» WHAT YOU WILL DO:
Could you copy out every one of the items below word for word, leaving the pictures out of your answer?

BEGIN MATERIAL FOR THIS EXERCISE

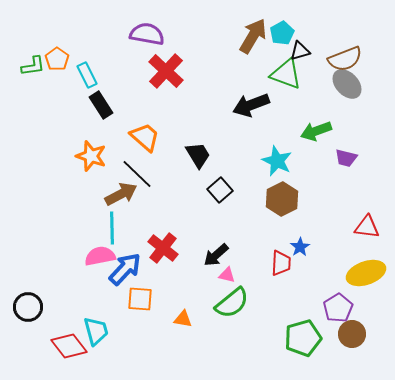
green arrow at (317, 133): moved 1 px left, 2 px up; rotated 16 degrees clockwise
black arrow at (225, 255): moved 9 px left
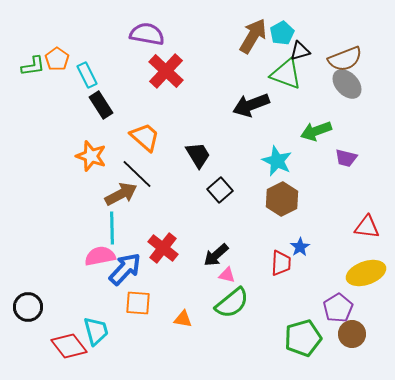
orange square at (140, 299): moved 2 px left, 4 px down
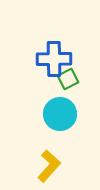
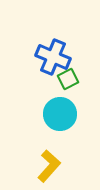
blue cross: moved 1 px left, 2 px up; rotated 24 degrees clockwise
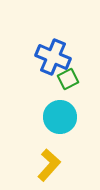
cyan circle: moved 3 px down
yellow L-shape: moved 1 px up
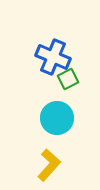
cyan circle: moved 3 px left, 1 px down
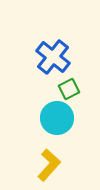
blue cross: rotated 16 degrees clockwise
green square: moved 1 px right, 10 px down
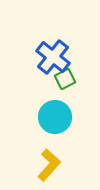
green square: moved 4 px left, 10 px up
cyan circle: moved 2 px left, 1 px up
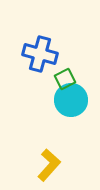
blue cross: moved 13 px left, 3 px up; rotated 24 degrees counterclockwise
cyan circle: moved 16 px right, 17 px up
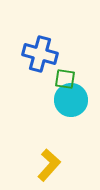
green square: rotated 35 degrees clockwise
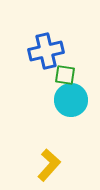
blue cross: moved 6 px right, 3 px up; rotated 28 degrees counterclockwise
green square: moved 4 px up
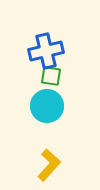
green square: moved 14 px left, 1 px down
cyan circle: moved 24 px left, 6 px down
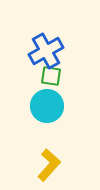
blue cross: rotated 16 degrees counterclockwise
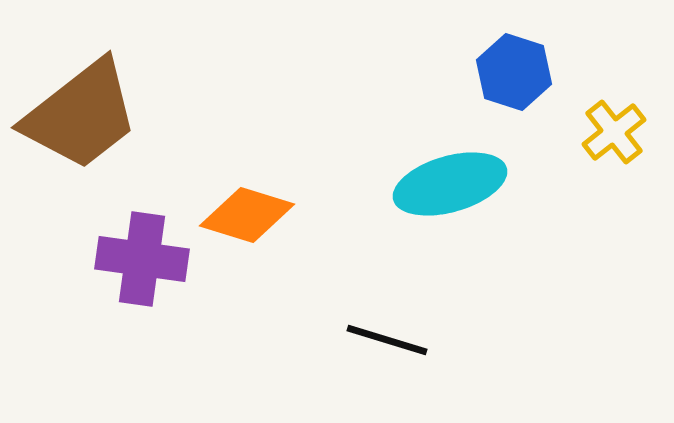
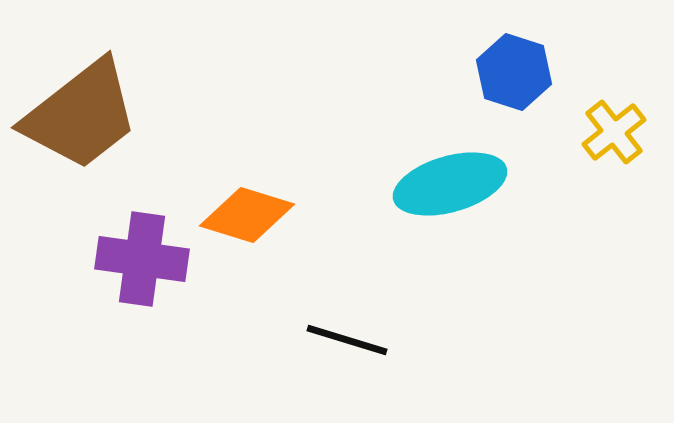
black line: moved 40 px left
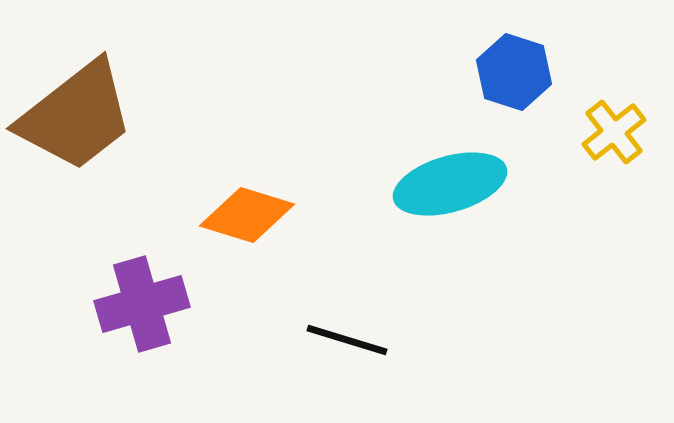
brown trapezoid: moved 5 px left, 1 px down
purple cross: moved 45 px down; rotated 24 degrees counterclockwise
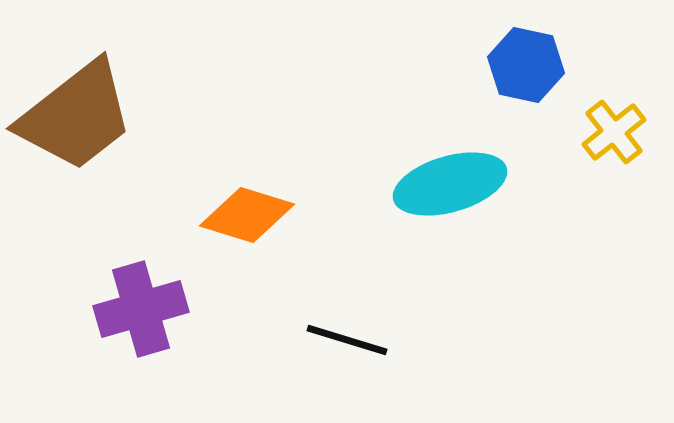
blue hexagon: moved 12 px right, 7 px up; rotated 6 degrees counterclockwise
purple cross: moved 1 px left, 5 px down
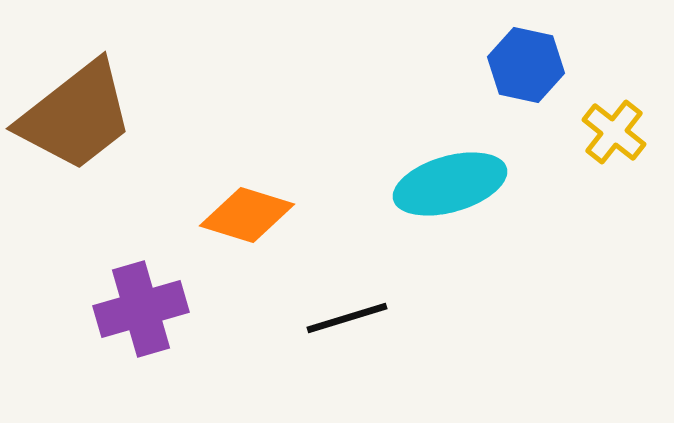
yellow cross: rotated 14 degrees counterclockwise
black line: moved 22 px up; rotated 34 degrees counterclockwise
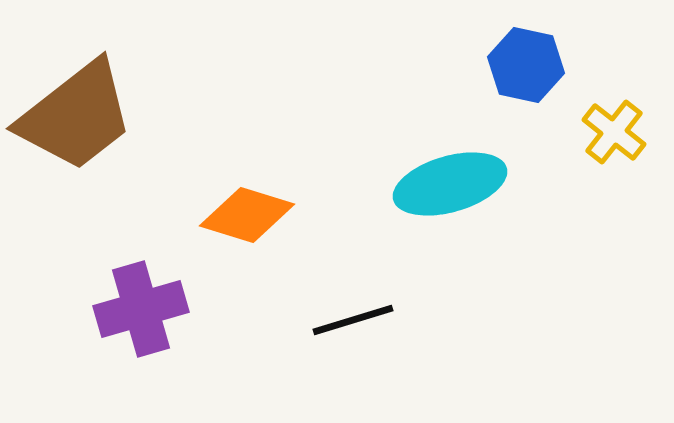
black line: moved 6 px right, 2 px down
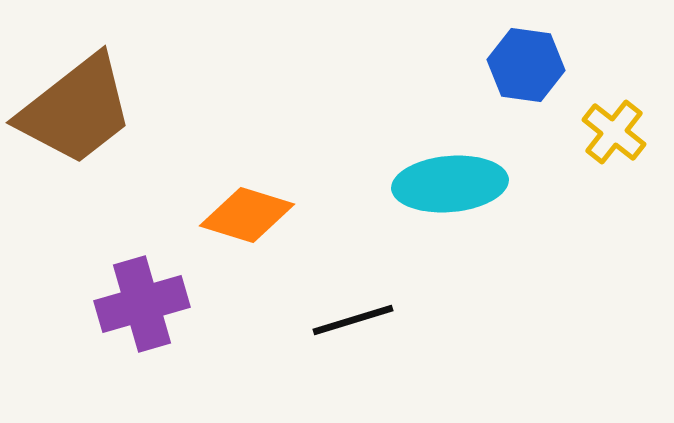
blue hexagon: rotated 4 degrees counterclockwise
brown trapezoid: moved 6 px up
cyan ellipse: rotated 11 degrees clockwise
purple cross: moved 1 px right, 5 px up
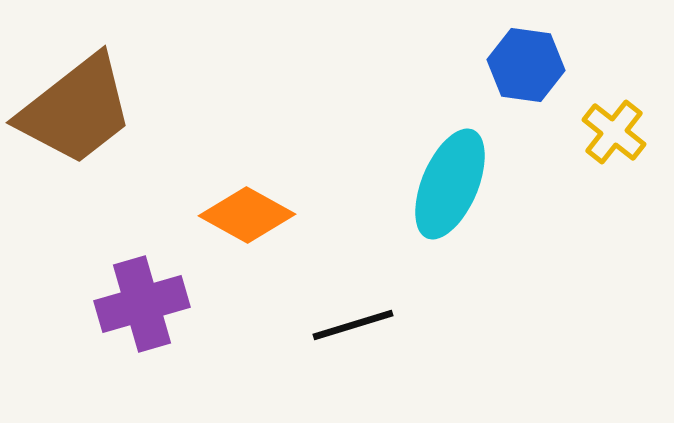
cyan ellipse: rotated 62 degrees counterclockwise
orange diamond: rotated 12 degrees clockwise
black line: moved 5 px down
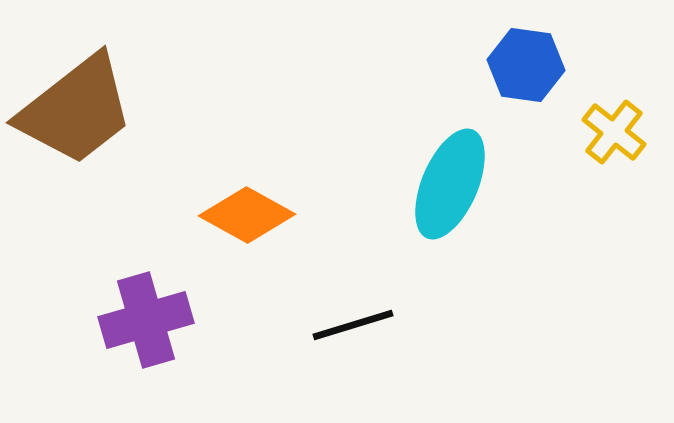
purple cross: moved 4 px right, 16 px down
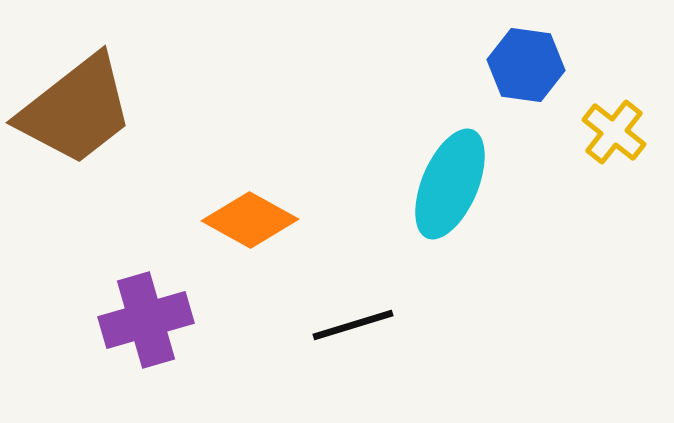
orange diamond: moved 3 px right, 5 px down
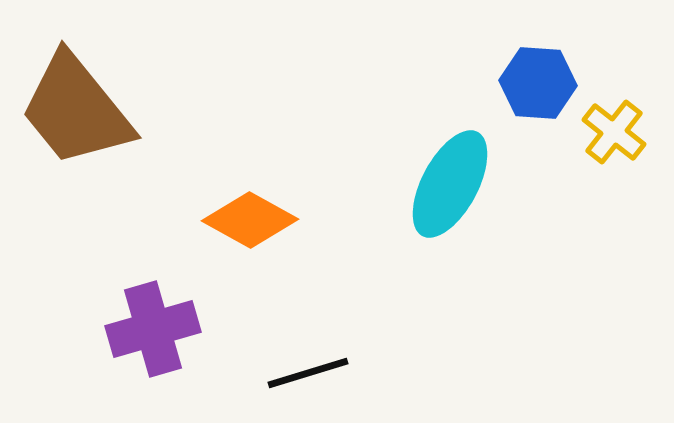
blue hexagon: moved 12 px right, 18 px down; rotated 4 degrees counterclockwise
brown trapezoid: rotated 89 degrees clockwise
cyan ellipse: rotated 5 degrees clockwise
purple cross: moved 7 px right, 9 px down
black line: moved 45 px left, 48 px down
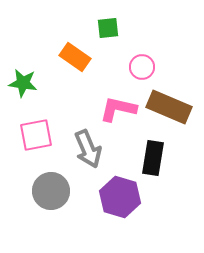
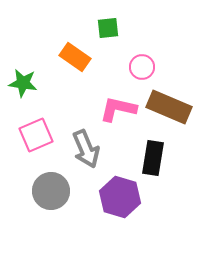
pink square: rotated 12 degrees counterclockwise
gray arrow: moved 2 px left
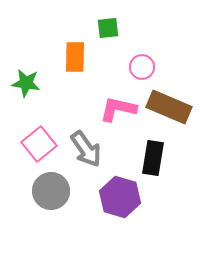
orange rectangle: rotated 56 degrees clockwise
green star: moved 3 px right
pink square: moved 3 px right, 9 px down; rotated 16 degrees counterclockwise
gray arrow: rotated 12 degrees counterclockwise
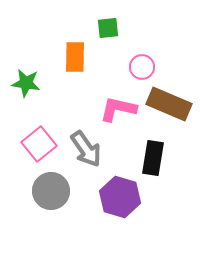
brown rectangle: moved 3 px up
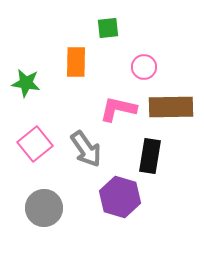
orange rectangle: moved 1 px right, 5 px down
pink circle: moved 2 px right
brown rectangle: moved 2 px right, 3 px down; rotated 24 degrees counterclockwise
pink square: moved 4 px left
black rectangle: moved 3 px left, 2 px up
gray circle: moved 7 px left, 17 px down
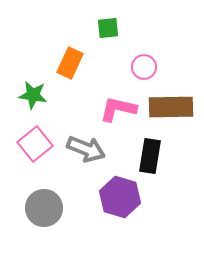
orange rectangle: moved 6 px left, 1 px down; rotated 24 degrees clockwise
green star: moved 7 px right, 12 px down
gray arrow: rotated 33 degrees counterclockwise
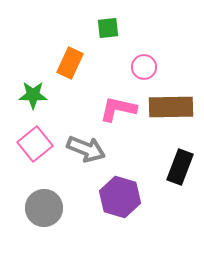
green star: rotated 8 degrees counterclockwise
black rectangle: moved 30 px right, 11 px down; rotated 12 degrees clockwise
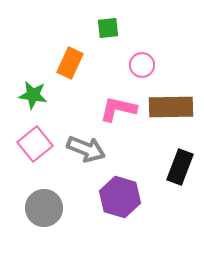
pink circle: moved 2 px left, 2 px up
green star: rotated 8 degrees clockwise
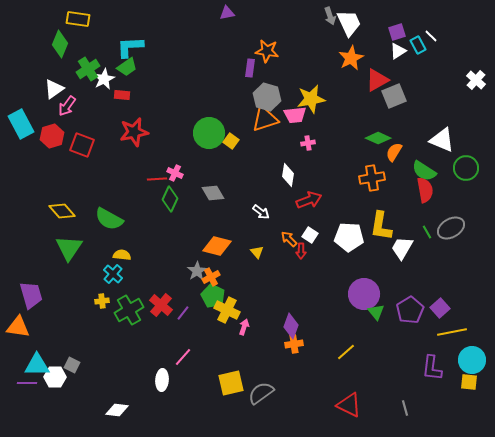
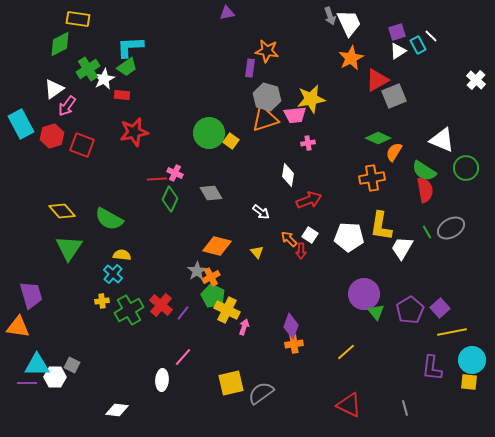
green diamond at (60, 44): rotated 40 degrees clockwise
gray diamond at (213, 193): moved 2 px left
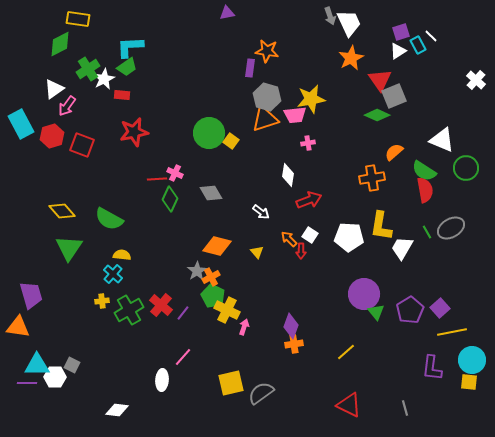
purple square at (397, 32): moved 4 px right
red triangle at (377, 80): moved 3 px right; rotated 35 degrees counterclockwise
green diamond at (378, 138): moved 1 px left, 23 px up
orange semicircle at (394, 152): rotated 18 degrees clockwise
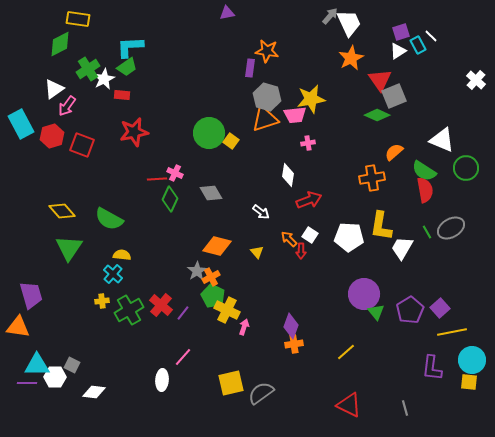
gray arrow at (330, 16): rotated 120 degrees counterclockwise
white diamond at (117, 410): moved 23 px left, 18 px up
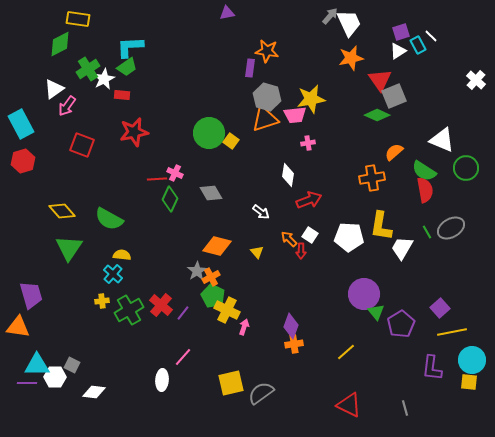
orange star at (351, 58): rotated 15 degrees clockwise
red hexagon at (52, 136): moved 29 px left, 25 px down
purple pentagon at (410, 310): moved 9 px left, 14 px down
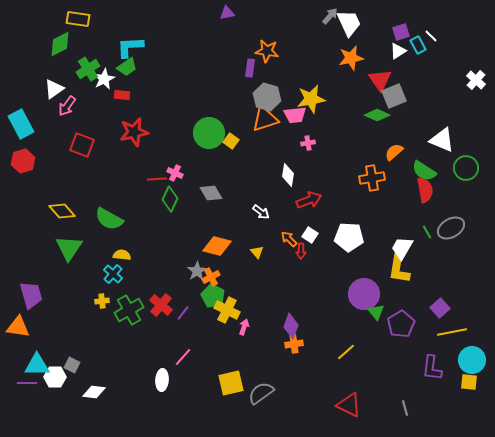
yellow L-shape at (381, 226): moved 18 px right, 43 px down
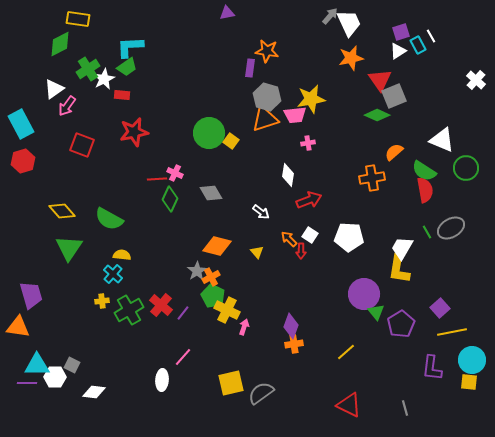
white line at (431, 36): rotated 16 degrees clockwise
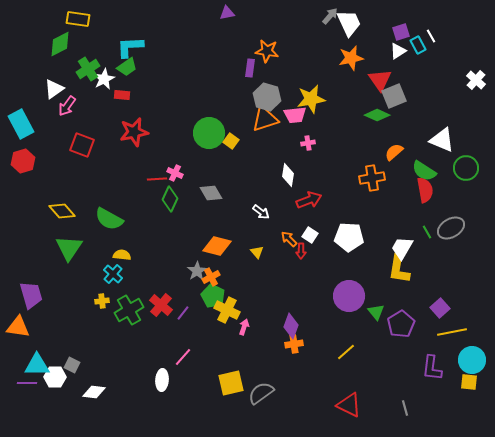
purple circle at (364, 294): moved 15 px left, 2 px down
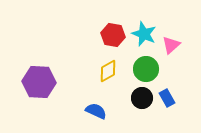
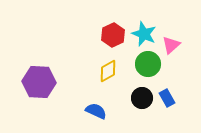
red hexagon: rotated 25 degrees clockwise
green circle: moved 2 px right, 5 px up
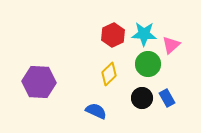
cyan star: rotated 20 degrees counterclockwise
yellow diamond: moved 1 px right, 3 px down; rotated 15 degrees counterclockwise
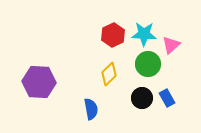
blue semicircle: moved 5 px left, 2 px up; rotated 55 degrees clockwise
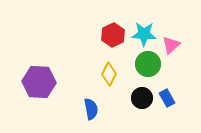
yellow diamond: rotated 20 degrees counterclockwise
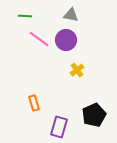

END MATERIAL FOR THIS EXERCISE

» ANSWER TO THIS TASK:
green arrow at (317, 133): moved 1 px left, 2 px up; rotated 16 degrees clockwise
black arrow at (225, 255): moved 9 px left
orange square at (140, 299): moved 2 px left, 4 px down
blue cross: moved 1 px left, 2 px up; rotated 24 degrees clockwise
cyan circle: moved 3 px down
yellow L-shape: moved 1 px up
cyan circle: moved 3 px left, 1 px down
blue cross: rotated 16 degrees clockwise
green square: moved 1 px right, 10 px down
green square: moved 4 px left, 10 px up
cyan circle: moved 2 px left, 1 px up
blue cross: moved 13 px left, 3 px up; rotated 24 degrees counterclockwise
cyan circle: moved 16 px right, 17 px up
green square: rotated 35 degrees clockwise
blue cross: moved 6 px right, 3 px up; rotated 28 degrees counterclockwise
green square: moved 4 px up
green square: moved 14 px left, 1 px down
cyan circle: moved 24 px left, 6 px down
blue cross: rotated 16 degrees counterclockwise
black line: moved 40 px left
brown trapezoid: moved 5 px left, 1 px down
purple cross: moved 45 px down; rotated 24 degrees counterclockwise
blue hexagon: moved 12 px right, 7 px up; rotated 6 degrees counterclockwise
purple cross: moved 1 px left, 5 px down
yellow cross: rotated 14 degrees counterclockwise
black line: moved 22 px up; rotated 34 degrees counterclockwise
black line: moved 6 px right, 2 px down
blue hexagon: rotated 4 degrees counterclockwise
brown trapezoid: moved 6 px up
cyan ellipse: rotated 11 degrees clockwise
purple cross: moved 1 px right, 5 px up
cyan ellipse: rotated 62 degrees counterclockwise
orange diamond: rotated 12 degrees clockwise
black line: moved 5 px down
purple cross: moved 4 px right, 16 px down
orange diamond: moved 3 px right, 5 px down
blue hexagon: moved 12 px right, 18 px down; rotated 4 degrees counterclockwise
brown trapezoid: rotated 89 degrees clockwise
cyan ellipse: rotated 5 degrees clockwise
purple cross: moved 7 px right, 9 px down
black line: moved 45 px left, 48 px down
pink square: rotated 12 degrees counterclockwise
gray arrow: moved 2 px left
orange rectangle: rotated 56 degrees clockwise
green star: moved 3 px right
pink square: moved 3 px right, 9 px down; rotated 16 degrees counterclockwise
gray arrow: rotated 12 degrees counterclockwise
brown rectangle: moved 3 px up
orange rectangle: moved 1 px right, 5 px down
pink circle: moved 2 px right
brown rectangle: moved 2 px right, 3 px down; rotated 24 degrees counterclockwise
pink square: moved 4 px left
black rectangle: moved 3 px left, 2 px up
gray circle: moved 7 px left, 17 px down
orange rectangle: moved 6 px left, 1 px down; rotated 24 degrees clockwise
green star: moved 7 px right, 12 px down
gray arrow: rotated 33 degrees counterclockwise
green star: rotated 8 degrees counterclockwise
black rectangle: moved 30 px right, 11 px down; rotated 12 degrees clockwise
pink circle: moved 2 px left, 2 px up
green star: rotated 8 degrees clockwise
green diamond at (60, 44): rotated 40 degrees clockwise
gray diamond at (213, 193): moved 2 px left
purple square at (397, 32): moved 4 px right
red triangle at (377, 80): moved 3 px right; rotated 35 degrees counterclockwise
green diamond at (378, 138): moved 1 px left, 23 px up
orange semicircle at (394, 152): rotated 18 degrees clockwise
gray arrow at (330, 16): rotated 120 degrees counterclockwise
white diamond at (117, 410): moved 23 px left, 18 px up
orange star at (351, 58): rotated 15 degrees clockwise
red hexagon at (52, 136): moved 29 px left, 25 px down
purple pentagon at (410, 310): moved 9 px left, 14 px down
yellow L-shape at (381, 226): moved 18 px right, 43 px down
white line at (431, 36): rotated 16 degrees clockwise
purple circle at (364, 294): moved 15 px left, 2 px down
red hexagon: rotated 25 degrees clockwise
green circle: moved 2 px right, 5 px up
cyan star: rotated 20 degrees counterclockwise
yellow diamond: moved 1 px right, 3 px down; rotated 15 degrees counterclockwise
blue semicircle: moved 5 px left, 2 px up; rotated 55 degrees clockwise
yellow diamond: rotated 20 degrees counterclockwise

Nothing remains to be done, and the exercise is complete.